Exercise requirements: Look for "none" in the material below and show each line that contains it.

Recorded data:
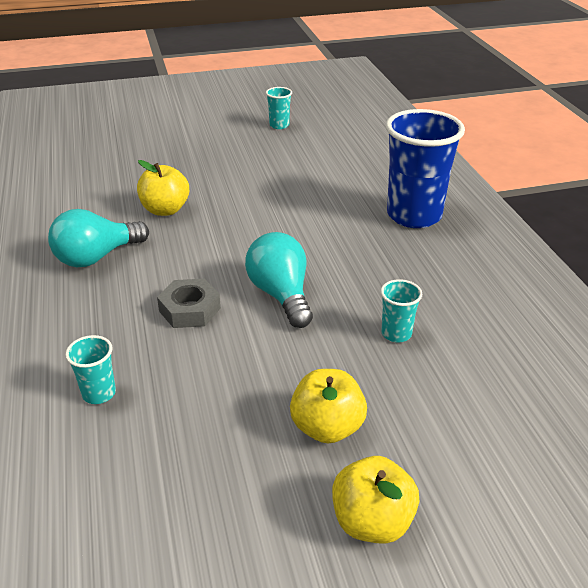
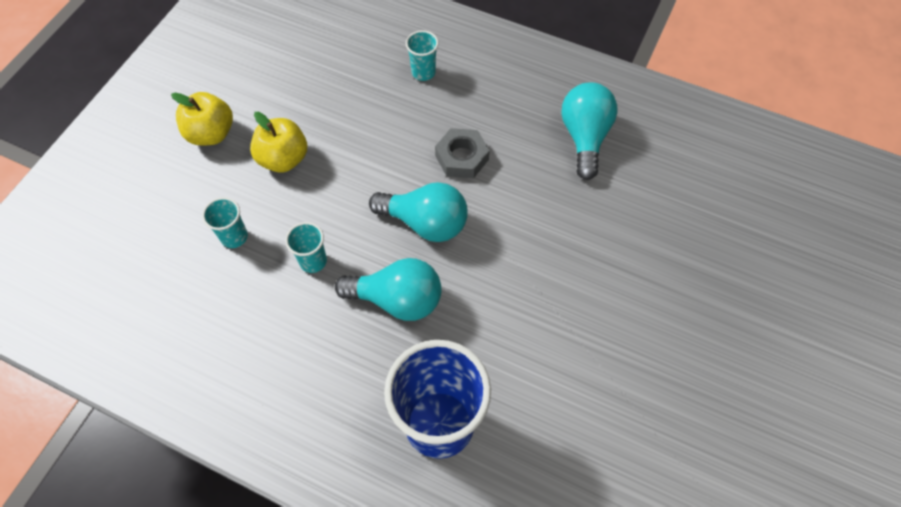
camera: 130 degrees right, 25 degrees up
yellow apple [137,160,189,216] -> none
turquoise cup [266,87,292,129] -> turquoise cup moved to [202,197,248,248]
none -> turquoise light bulb [335,258,442,321]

Solution to this exercise:
yellow apple [137,160,189,216] -> none
none -> turquoise light bulb [335,258,442,321]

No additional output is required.